[Opening SUPPLIED ENTRIES section]

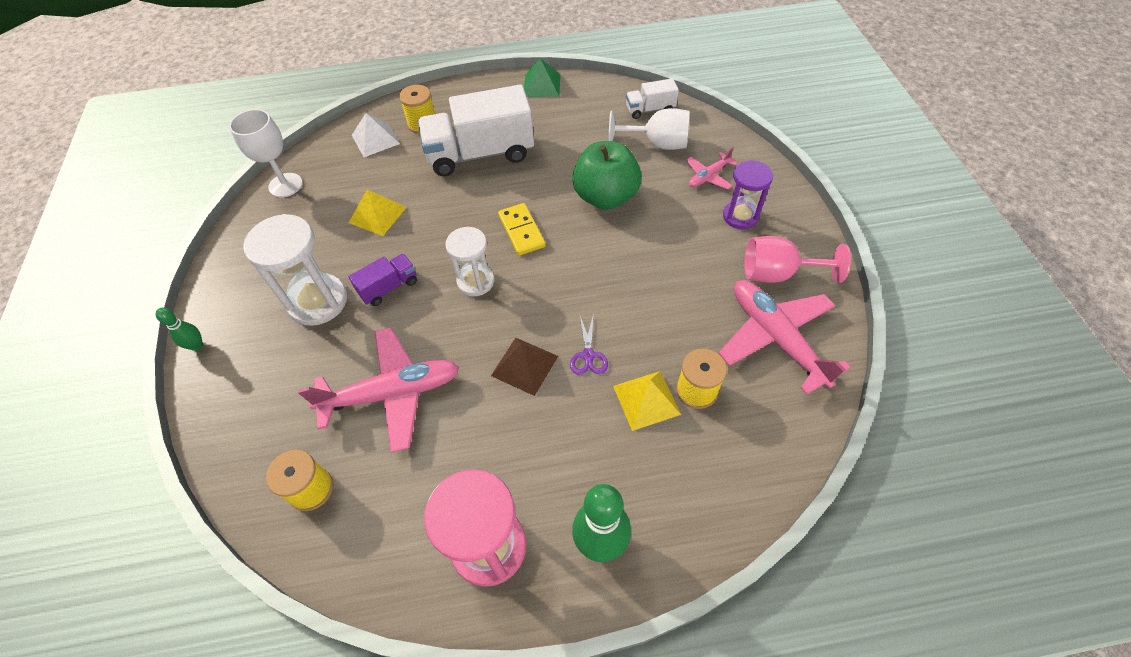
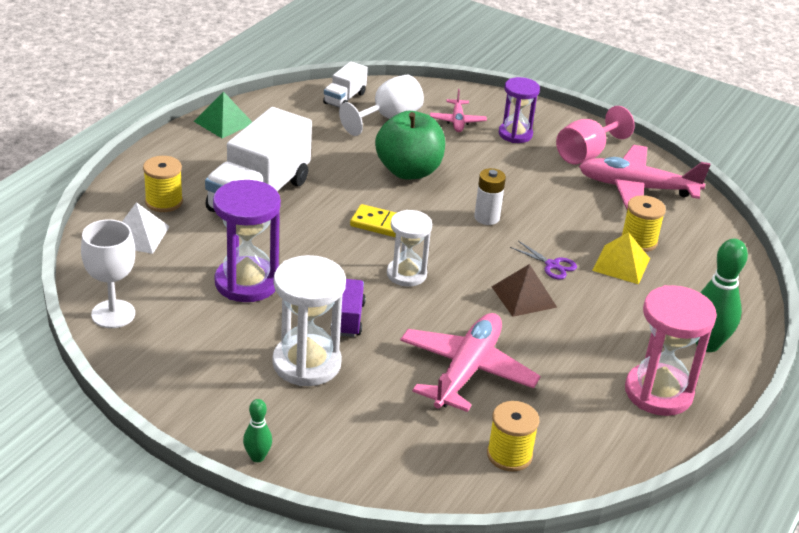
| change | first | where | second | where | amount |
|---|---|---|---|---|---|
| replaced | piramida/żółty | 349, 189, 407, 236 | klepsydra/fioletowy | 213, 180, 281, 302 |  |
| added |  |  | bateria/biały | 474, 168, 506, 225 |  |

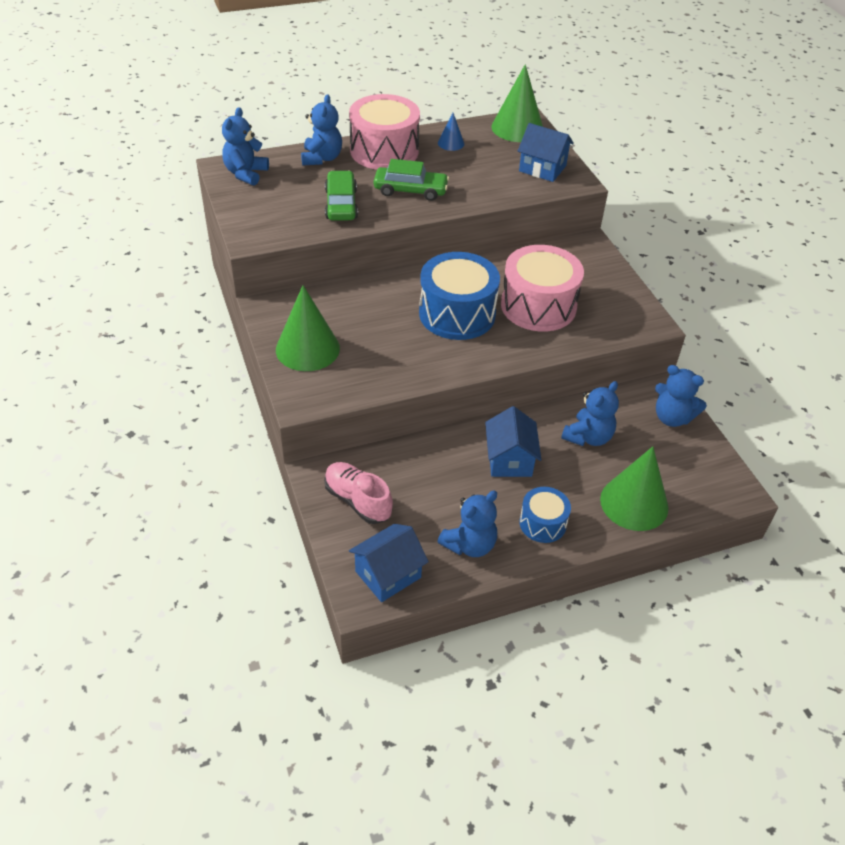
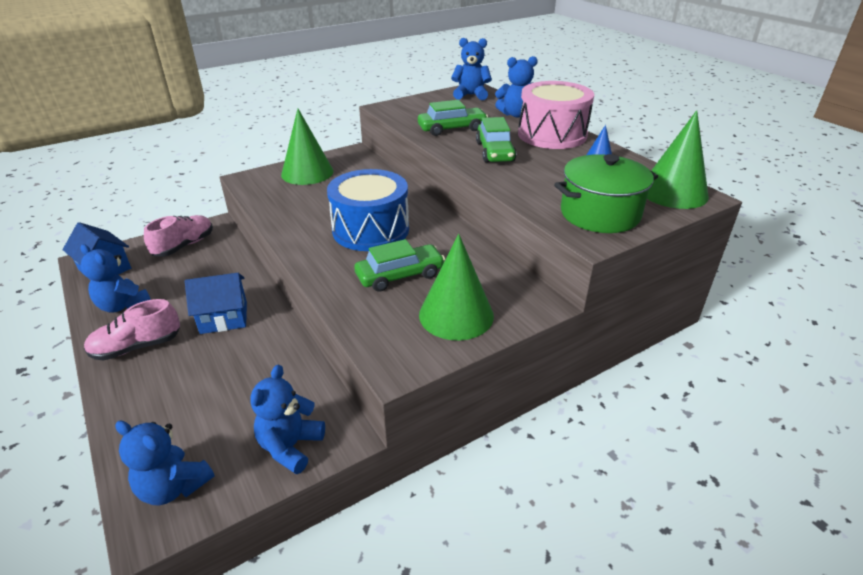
| change | first | where | second | where | amount |
|---|---|---|---|---|---|
| replaced | bęben/niebieski | 520, 487, 571, 543 | but/różowy | 84, 299, 180, 361 |  |
| moved | miś/niebieski | 561, 381, 619, 446 |  | 115, 420, 215, 505 |  |
| replaced | bęben/różowy | 501, 245, 584, 331 | samochód/zielony | 354, 239, 445, 292 |  |
| moved | stożek/zielony | 600, 446, 669, 531 |  | 419, 234, 494, 340 |  |
| replaced | domek/niebieski | 518, 123, 574, 182 | garnek/zielony | 554, 154, 658, 233 |  |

[Closing SUPPLIED ENTRIES section]

Could the material above be given again in full and exactly, with its pictures left out?

| change | first | where | second | where | amount |
|---|---|---|---|---|---|
| replaced | piramida/żółty | 349, 189, 407, 236 | klepsydra/fioletowy | 213, 180, 281, 302 |  |
| added |  |  | bateria/biały | 474, 168, 506, 225 |  |

| change | first | where | second | where | amount |
|---|---|---|---|---|---|
| replaced | bęben/niebieski | 520, 487, 571, 543 | but/różowy | 84, 299, 180, 361 |  |
| moved | miś/niebieski | 561, 381, 619, 446 |  | 115, 420, 215, 505 |  |
| replaced | bęben/różowy | 501, 245, 584, 331 | samochód/zielony | 354, 239, 445, 292 |  |
| moved | stożek/zielony | 600, 446, 669, 531 |  | 419, 234, 494, 340 |  |
| replaced | domek/niebieski | 518, 123, 574, 182 | garnek/zielony | 554, 154, 658, 233 |  |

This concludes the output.